++++ SUPPLIED DATA

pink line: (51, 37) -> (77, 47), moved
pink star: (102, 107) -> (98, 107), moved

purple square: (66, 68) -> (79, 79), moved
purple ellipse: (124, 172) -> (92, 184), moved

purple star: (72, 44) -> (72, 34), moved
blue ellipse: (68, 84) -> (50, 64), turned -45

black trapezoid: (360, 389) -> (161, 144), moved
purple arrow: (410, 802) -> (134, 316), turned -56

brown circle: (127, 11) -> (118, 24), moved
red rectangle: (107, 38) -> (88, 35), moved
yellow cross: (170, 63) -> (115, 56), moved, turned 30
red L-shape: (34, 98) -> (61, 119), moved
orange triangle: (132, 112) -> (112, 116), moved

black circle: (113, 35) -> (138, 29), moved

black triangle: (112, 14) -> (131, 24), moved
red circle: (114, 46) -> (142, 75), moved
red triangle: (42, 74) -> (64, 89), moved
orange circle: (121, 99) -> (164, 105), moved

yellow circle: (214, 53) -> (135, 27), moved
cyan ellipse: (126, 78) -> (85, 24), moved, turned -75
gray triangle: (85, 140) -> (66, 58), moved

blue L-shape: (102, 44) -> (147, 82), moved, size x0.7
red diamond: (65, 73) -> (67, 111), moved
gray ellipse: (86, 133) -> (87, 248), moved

++++++++

## TASK BRIEF
Your answer should hold exactly the lines from the one containing "brown circle: (127, 11) -> (118, 24), moved" to the last line of the data, both included, and no others.

## RESULT OF THE EXERCISE
brown circle: (127, 11) -> (118, 24), moved
red rectangle: (107, 38) -> (88, 35), moved
yellow cross: (170, 63) -> (115, 56), moved, turned 30
red L-shape: (34, 98) -> (61, 119), moved
orange triangle: (132, 112) -> (112, 116), moved

black circle: (113, 35) -> (138, 29), moved

black triangle: (112, 14) -> (131, 24), moved
red circle: (114, 46) -> (142, 75), moved
red triangle: (42, 74) -> (64, 89), moved
orange circle: (121, 99) -> (164, 105), moved

yellow circle: (214, 53) -> (135, 27), moved
cyan ellipse: (126, 78) -> (85, 24), moved, turned -75
gray triangle: (85, 140) -> (66, 58), moved

blue L-shape: (102, 44) -> (147, 82), moved, size x0.7
red diamond: (65, 73) -> (67, 111), moved
gray ellipse: (86, 133) -> (87, 248), moved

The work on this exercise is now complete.